**DIRECTIONS:** Skip every picture. Print each line from the one containing "green arrow: (59, 158)" through the end of the records below, word for word.
+ + + + +
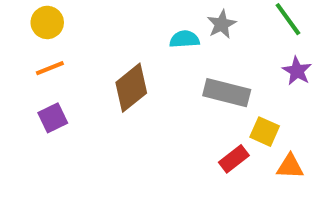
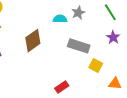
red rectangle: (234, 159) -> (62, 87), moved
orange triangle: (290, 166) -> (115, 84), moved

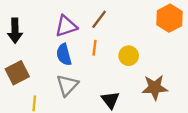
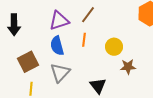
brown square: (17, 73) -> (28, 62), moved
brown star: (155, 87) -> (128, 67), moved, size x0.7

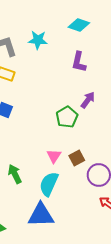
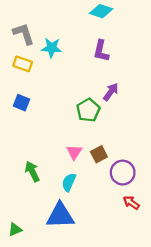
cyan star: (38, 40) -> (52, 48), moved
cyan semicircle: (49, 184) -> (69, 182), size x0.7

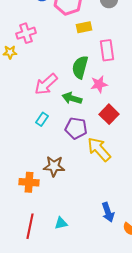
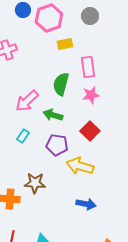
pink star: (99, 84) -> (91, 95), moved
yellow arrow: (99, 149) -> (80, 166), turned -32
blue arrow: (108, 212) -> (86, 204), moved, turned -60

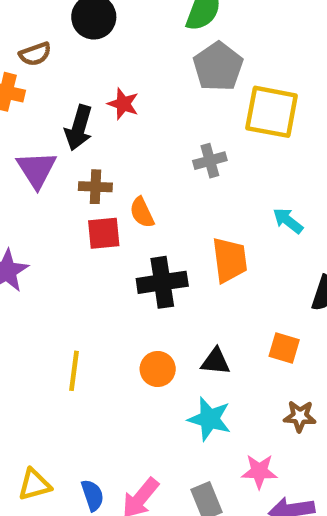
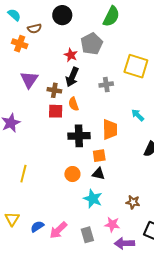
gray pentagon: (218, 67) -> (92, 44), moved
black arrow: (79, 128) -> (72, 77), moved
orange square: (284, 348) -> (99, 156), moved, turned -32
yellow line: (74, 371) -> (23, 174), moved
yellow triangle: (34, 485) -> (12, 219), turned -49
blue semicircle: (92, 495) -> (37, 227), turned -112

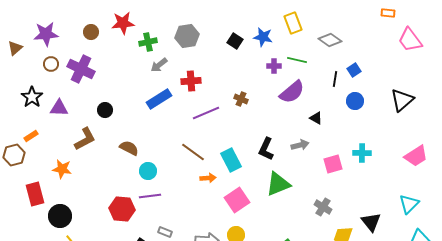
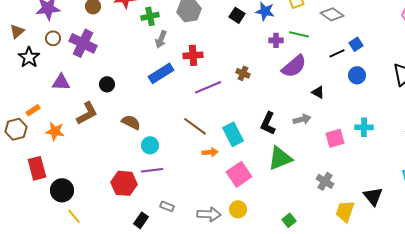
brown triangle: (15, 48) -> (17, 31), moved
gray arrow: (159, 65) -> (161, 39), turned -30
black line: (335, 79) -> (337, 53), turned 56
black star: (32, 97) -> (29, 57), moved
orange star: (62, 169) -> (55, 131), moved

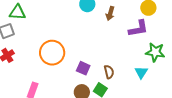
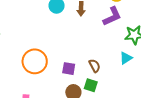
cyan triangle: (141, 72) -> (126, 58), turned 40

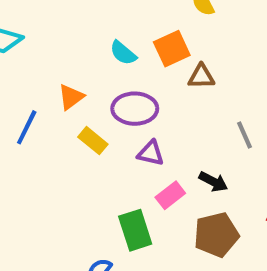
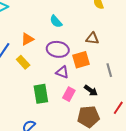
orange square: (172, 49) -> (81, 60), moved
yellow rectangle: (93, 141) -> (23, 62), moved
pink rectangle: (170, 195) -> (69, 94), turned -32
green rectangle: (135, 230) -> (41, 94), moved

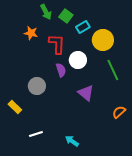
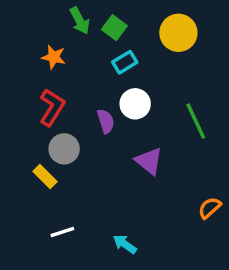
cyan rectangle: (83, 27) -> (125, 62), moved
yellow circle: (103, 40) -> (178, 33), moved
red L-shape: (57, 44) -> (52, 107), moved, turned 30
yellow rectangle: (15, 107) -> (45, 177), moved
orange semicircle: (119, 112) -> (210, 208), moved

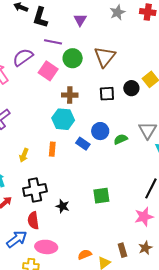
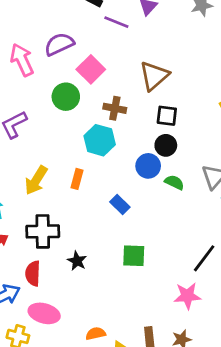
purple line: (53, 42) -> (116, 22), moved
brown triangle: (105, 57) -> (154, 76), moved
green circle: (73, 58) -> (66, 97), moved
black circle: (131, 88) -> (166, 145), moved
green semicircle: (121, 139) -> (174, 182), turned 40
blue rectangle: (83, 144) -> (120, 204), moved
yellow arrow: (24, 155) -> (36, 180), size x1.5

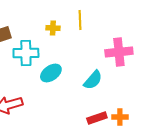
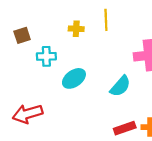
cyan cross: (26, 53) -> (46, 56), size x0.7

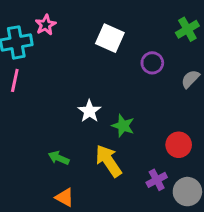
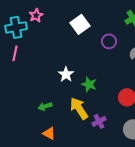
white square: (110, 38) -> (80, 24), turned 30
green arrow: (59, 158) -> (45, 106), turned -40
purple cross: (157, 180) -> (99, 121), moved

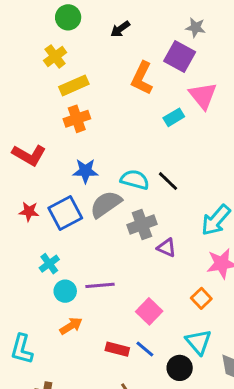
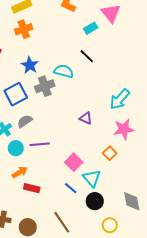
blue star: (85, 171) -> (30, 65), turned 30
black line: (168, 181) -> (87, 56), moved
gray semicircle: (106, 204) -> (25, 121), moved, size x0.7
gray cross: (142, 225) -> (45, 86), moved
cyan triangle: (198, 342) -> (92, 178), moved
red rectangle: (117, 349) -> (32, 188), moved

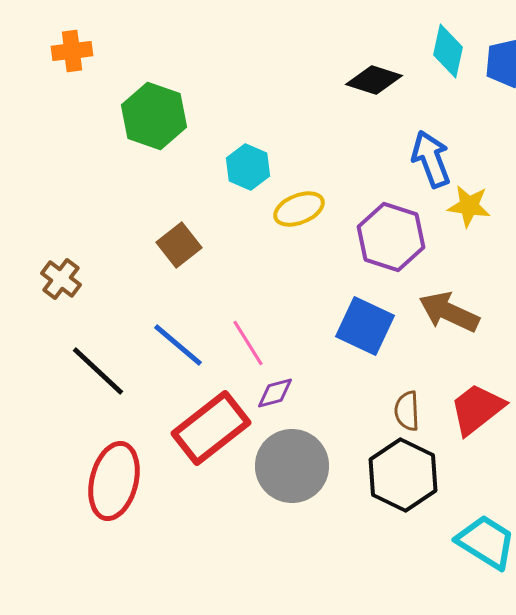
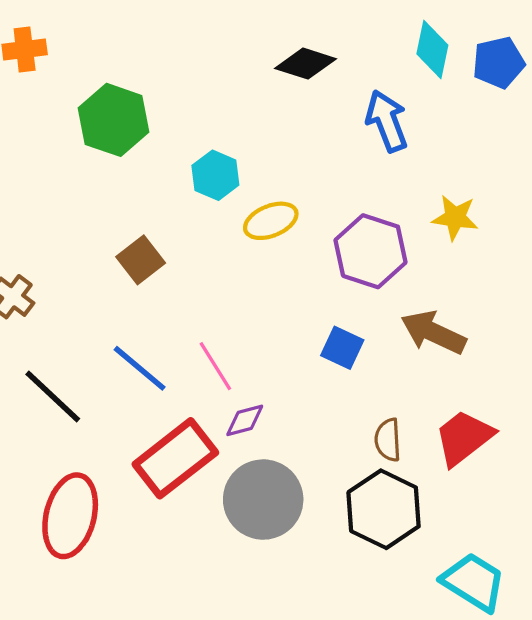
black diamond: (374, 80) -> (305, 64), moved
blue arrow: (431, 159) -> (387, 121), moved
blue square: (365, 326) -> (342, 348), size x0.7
+ + + + +
**EXERCISE OUTPUT:**
green arrow: (59, 158) -> (45, 106), turned -40
purple cross: (157, 180) -> (99, 121), moved

blue star: (85, 171) -> (30, 65), turned 30
black line: (168, 181) -> (87, 56), moved
gray semicircle: (106, 204) -> (25, 121), moved, size x0.7
gray cross: (142, 225) -> (45, 86), moved
cyan triangle: (198, 342) -> (92, 178), moved
red rectangle: (117, 349) -> (32, 188), moved

black diamond: (374, 80) -> (305, 64), moved
blue arrow: (431, 159) -> (387, 121), moved
blue square: (365, 326) -> (342, 348), size x0.7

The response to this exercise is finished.